WHAT TO WORK ON >>
Exactly transcribe the line that holds "(389, 419) = (464, 470): orange" and every remaining line of the records, up to and including the final one, with nothing else.

DATA EXCERPTS >>
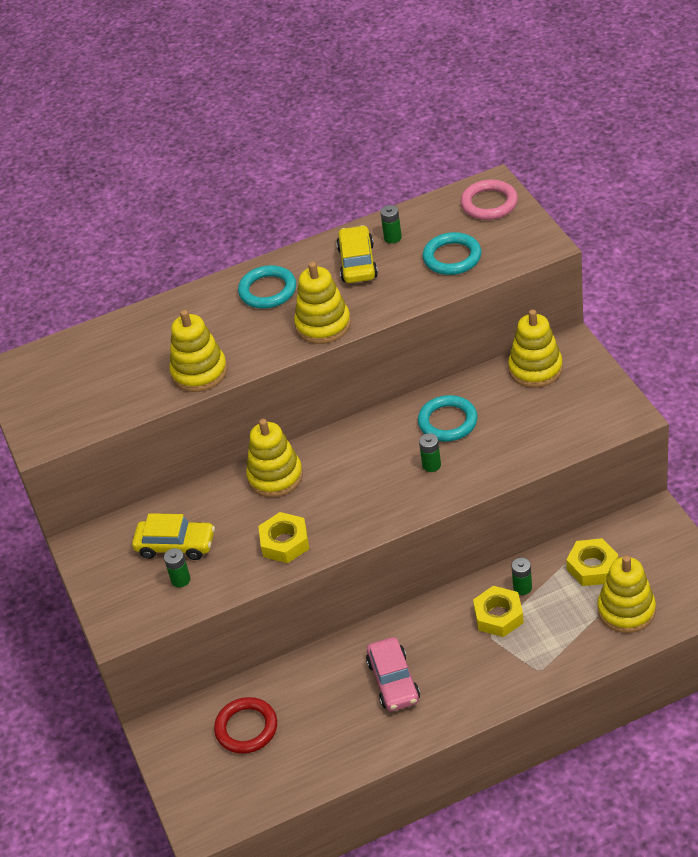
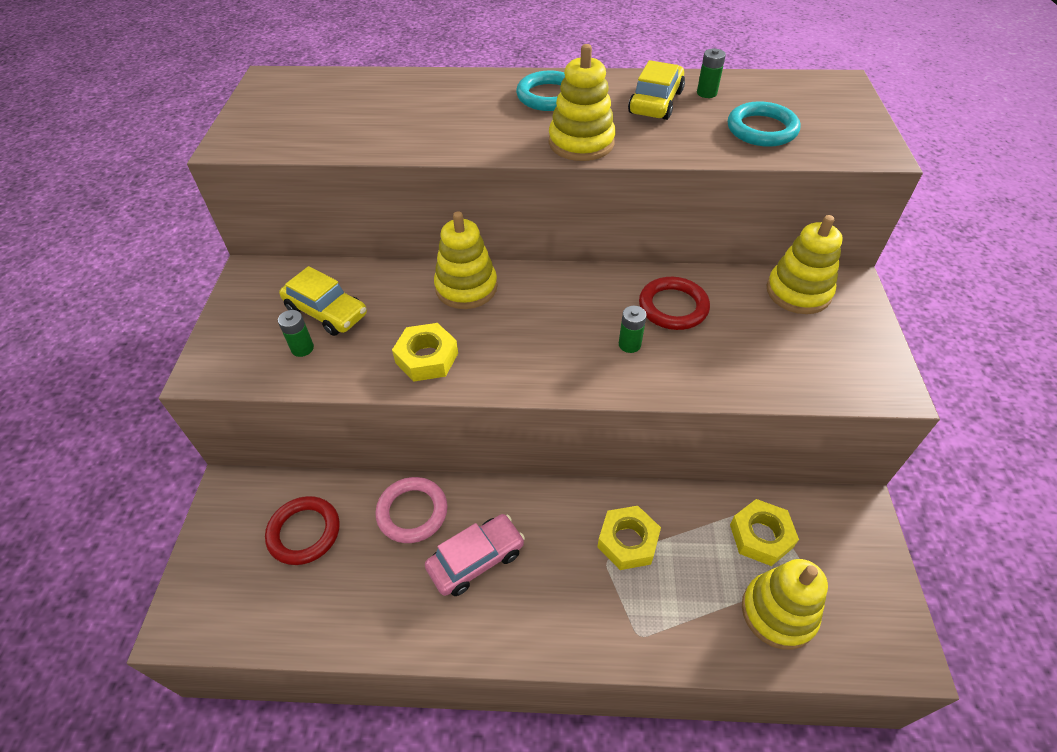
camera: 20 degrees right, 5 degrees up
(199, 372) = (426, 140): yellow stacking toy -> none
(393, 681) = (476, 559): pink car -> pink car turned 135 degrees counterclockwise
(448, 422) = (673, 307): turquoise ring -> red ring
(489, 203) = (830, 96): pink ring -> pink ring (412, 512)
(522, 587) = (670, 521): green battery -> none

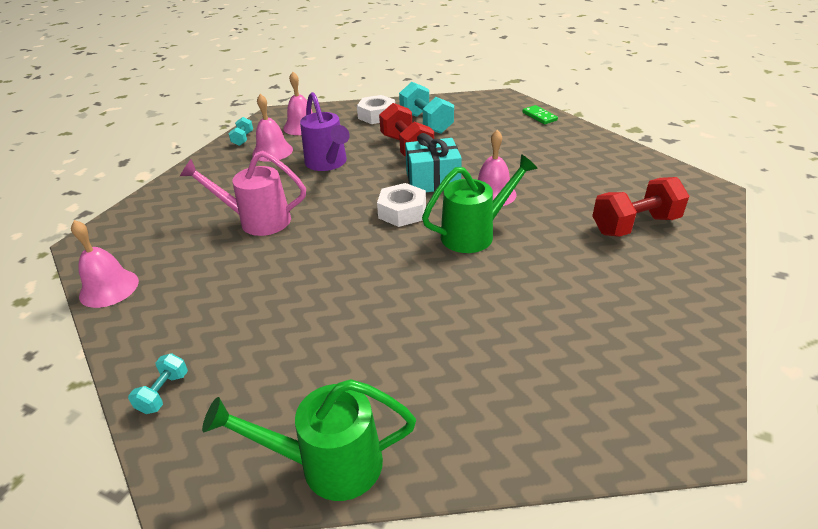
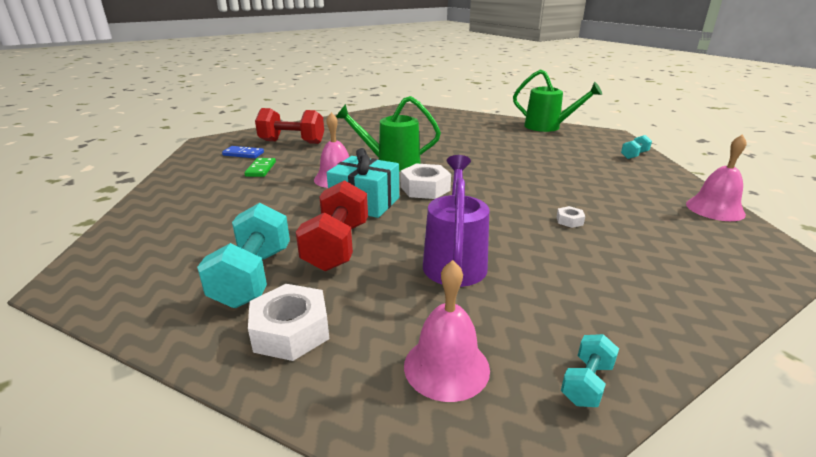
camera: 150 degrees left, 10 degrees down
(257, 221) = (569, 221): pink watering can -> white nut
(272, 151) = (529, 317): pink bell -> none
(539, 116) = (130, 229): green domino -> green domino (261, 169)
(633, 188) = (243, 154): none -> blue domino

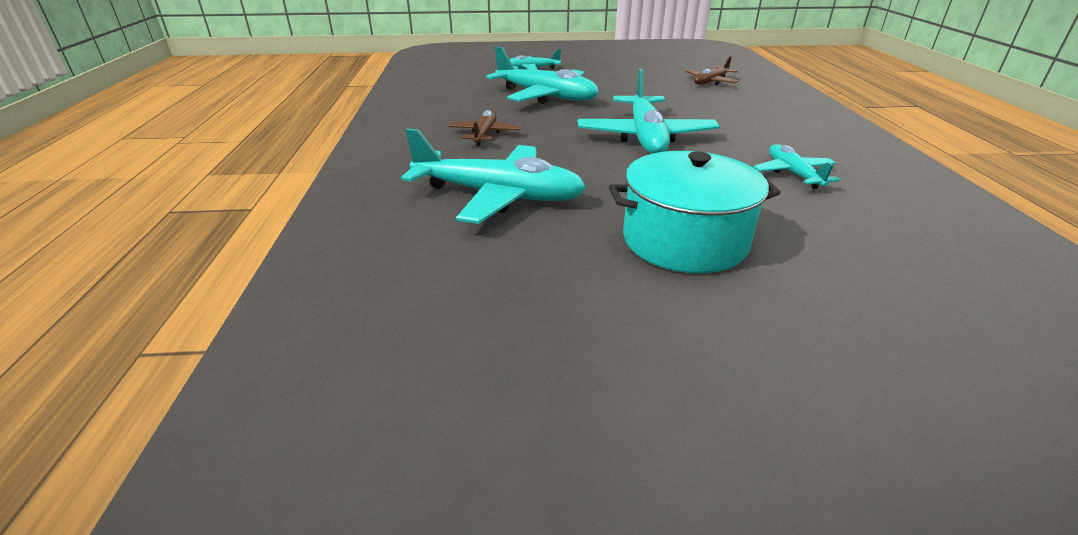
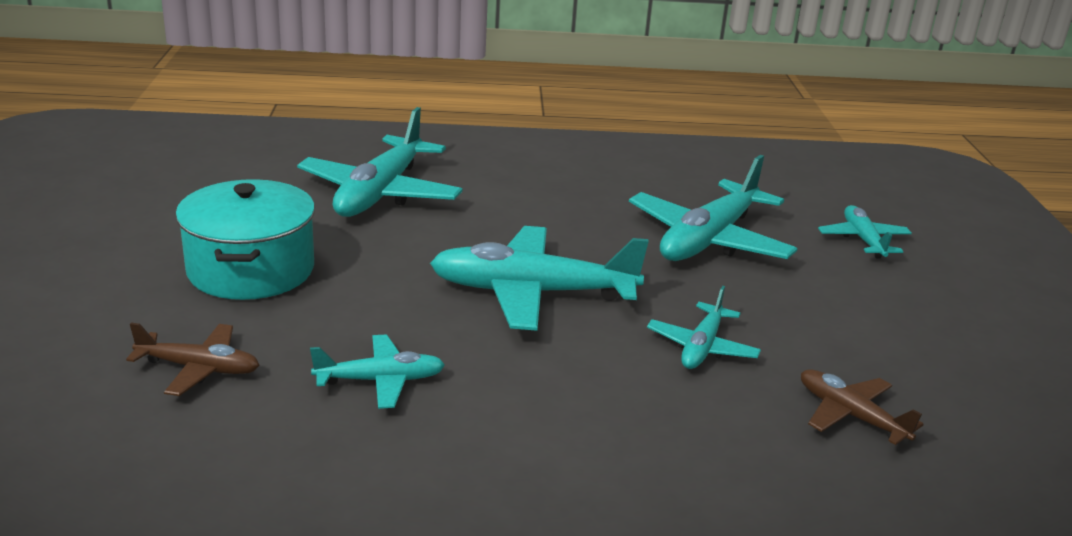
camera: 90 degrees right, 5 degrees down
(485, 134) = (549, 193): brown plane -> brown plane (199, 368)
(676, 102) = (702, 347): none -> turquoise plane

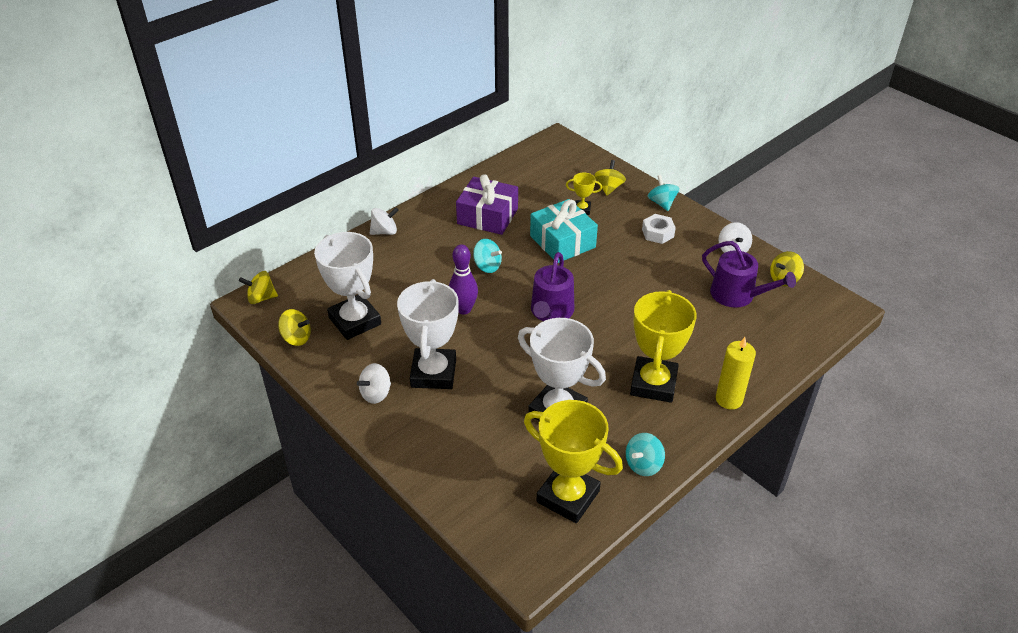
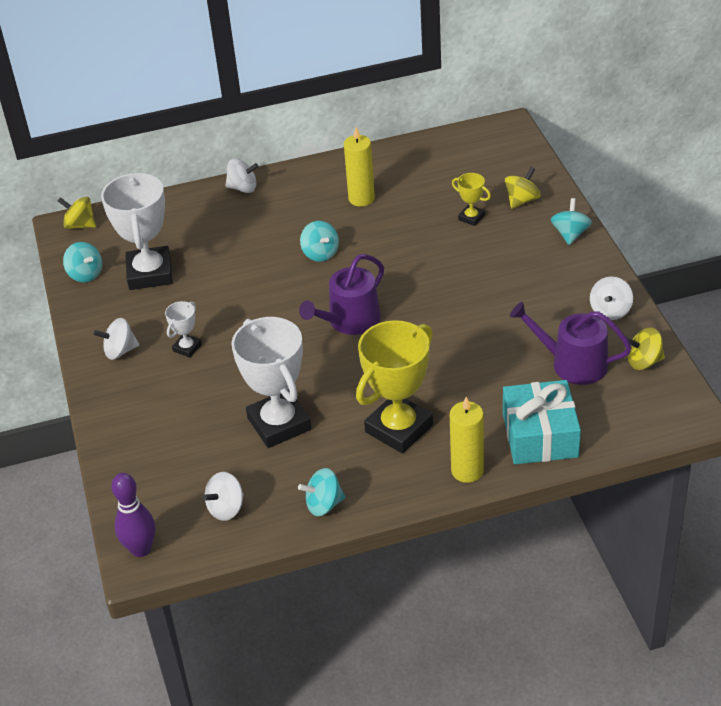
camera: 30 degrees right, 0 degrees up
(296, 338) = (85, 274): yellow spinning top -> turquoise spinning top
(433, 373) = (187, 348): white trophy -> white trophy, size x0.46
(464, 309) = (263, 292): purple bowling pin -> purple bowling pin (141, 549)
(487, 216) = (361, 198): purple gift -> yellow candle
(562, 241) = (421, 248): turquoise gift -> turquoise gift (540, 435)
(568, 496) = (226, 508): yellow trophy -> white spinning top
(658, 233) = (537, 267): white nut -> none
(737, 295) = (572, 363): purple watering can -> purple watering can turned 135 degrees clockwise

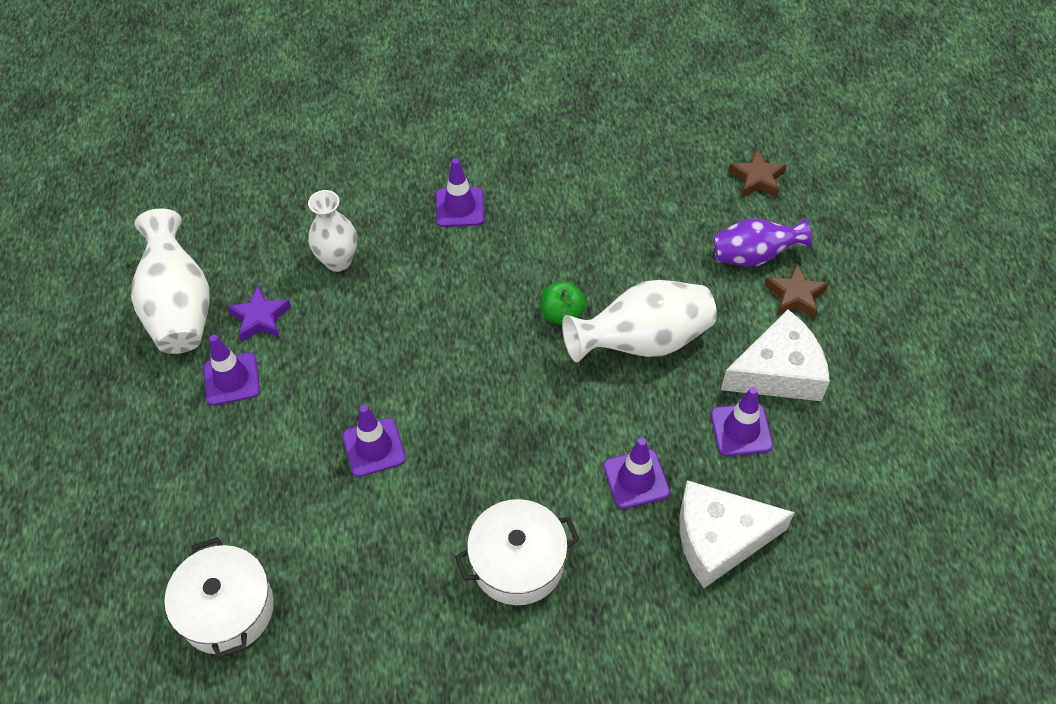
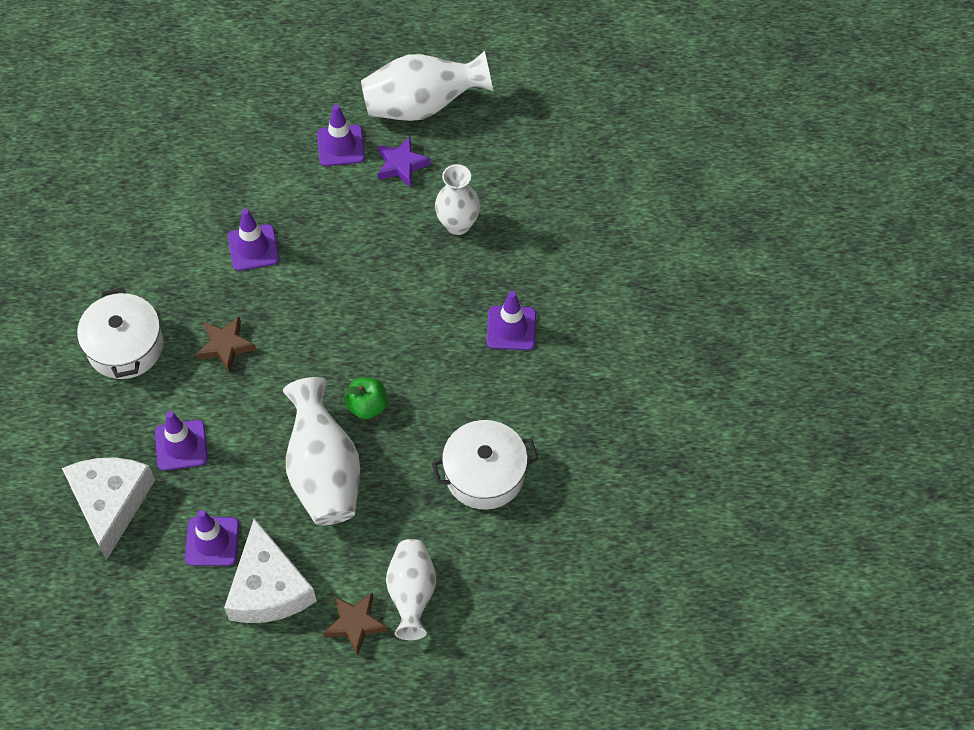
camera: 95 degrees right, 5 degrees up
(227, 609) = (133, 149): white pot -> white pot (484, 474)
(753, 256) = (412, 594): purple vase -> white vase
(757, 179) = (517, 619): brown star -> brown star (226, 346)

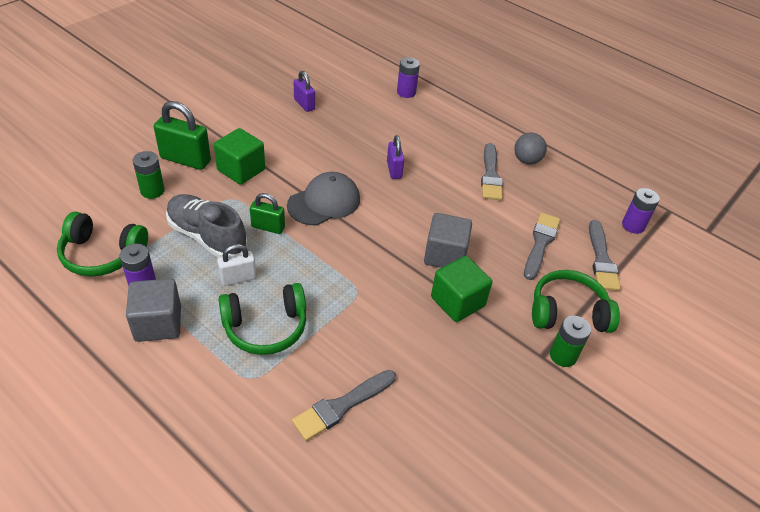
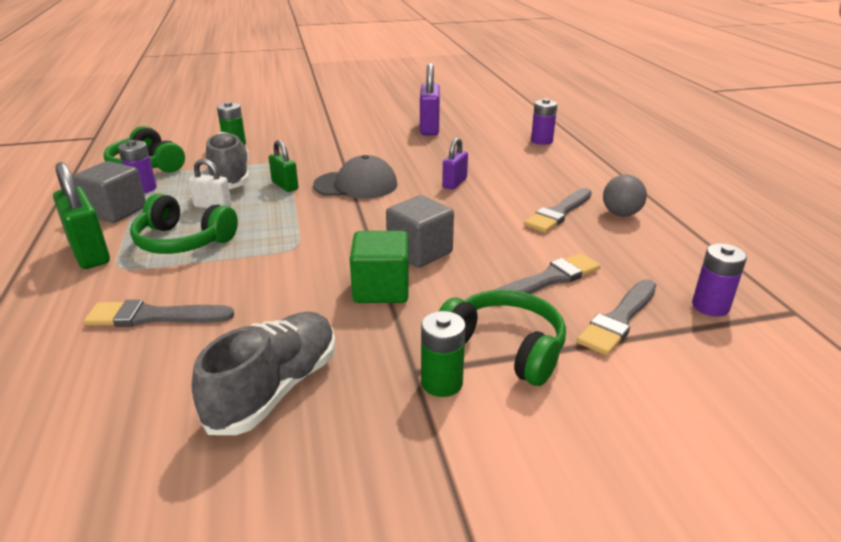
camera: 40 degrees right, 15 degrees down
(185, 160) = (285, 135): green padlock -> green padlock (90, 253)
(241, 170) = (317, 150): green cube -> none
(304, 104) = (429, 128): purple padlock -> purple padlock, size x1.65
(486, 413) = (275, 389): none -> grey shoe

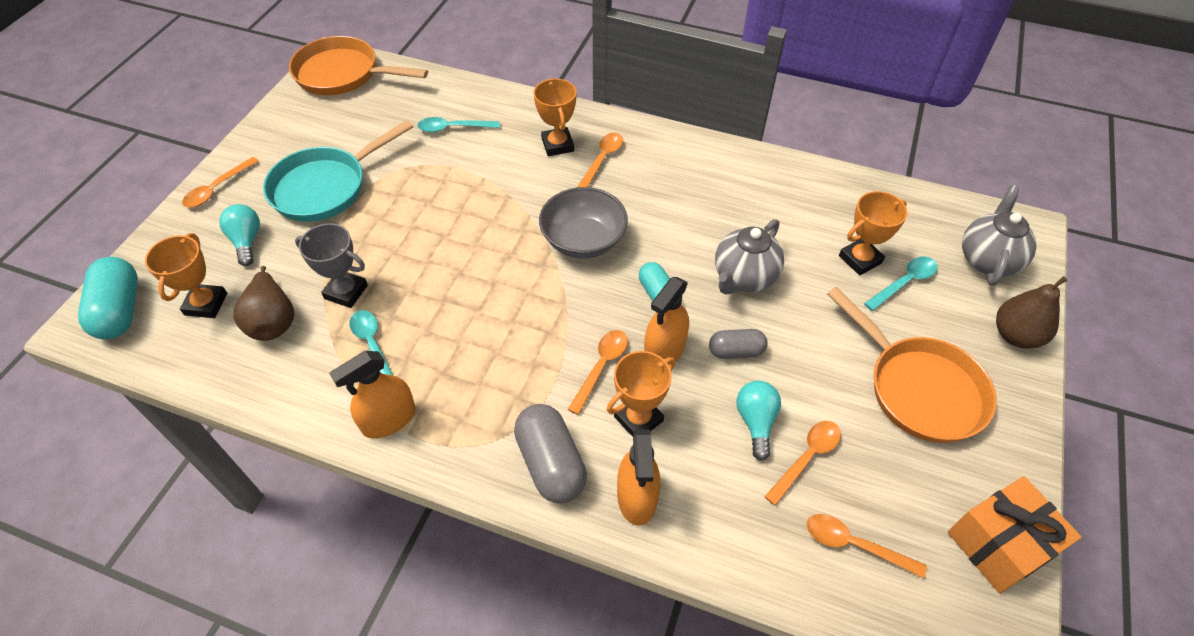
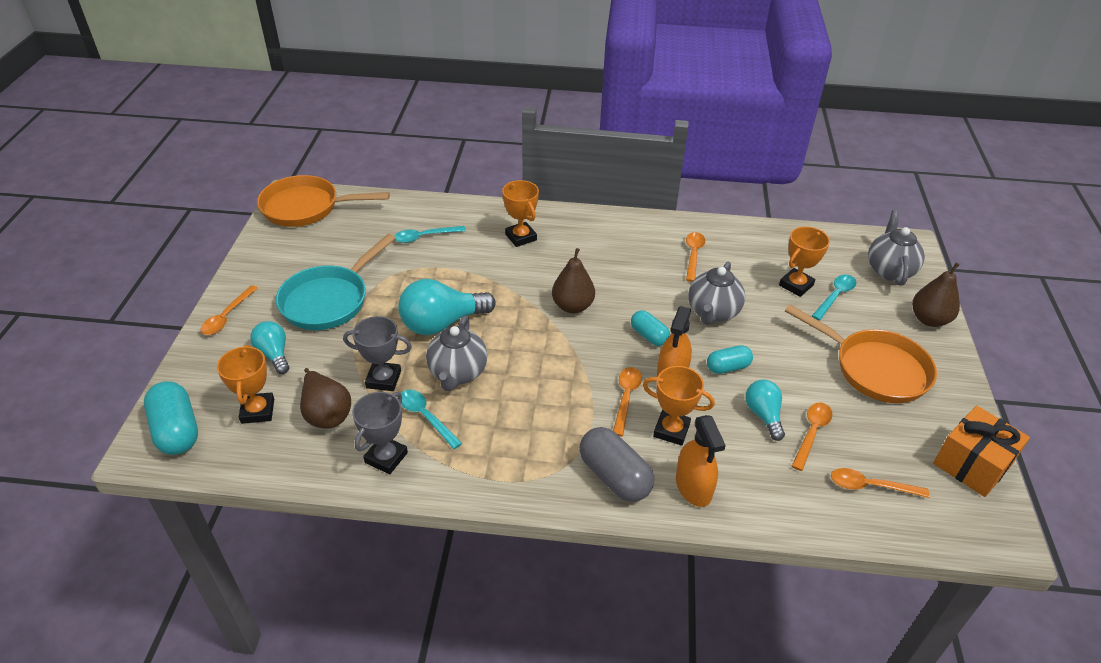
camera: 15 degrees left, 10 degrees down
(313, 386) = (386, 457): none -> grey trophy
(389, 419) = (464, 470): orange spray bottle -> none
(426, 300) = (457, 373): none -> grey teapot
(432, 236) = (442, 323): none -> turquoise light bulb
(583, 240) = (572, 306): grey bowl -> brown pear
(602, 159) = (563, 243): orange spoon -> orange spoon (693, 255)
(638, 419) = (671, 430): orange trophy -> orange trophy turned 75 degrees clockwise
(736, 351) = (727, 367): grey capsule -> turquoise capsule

RESULT OF THIS TASK >>
(389, 419) = (464, 470): orange spray bottle -> none
(426, 300) = (457, 373): none -> grey teapot
(432, 236) = (442, 323): none -> turquoise light bulb
(583, 240) = (572, 306): grey bowl -> brown pear
(602, 159) = (563, 243): orange spoon -> orange spoon (693, 255)
(638, 419) = (671, 430): orange trophy -> orange trophy turned 75 degrees clockwise
(736, 351) = (727, 367): grey capsule -> turquoise capsule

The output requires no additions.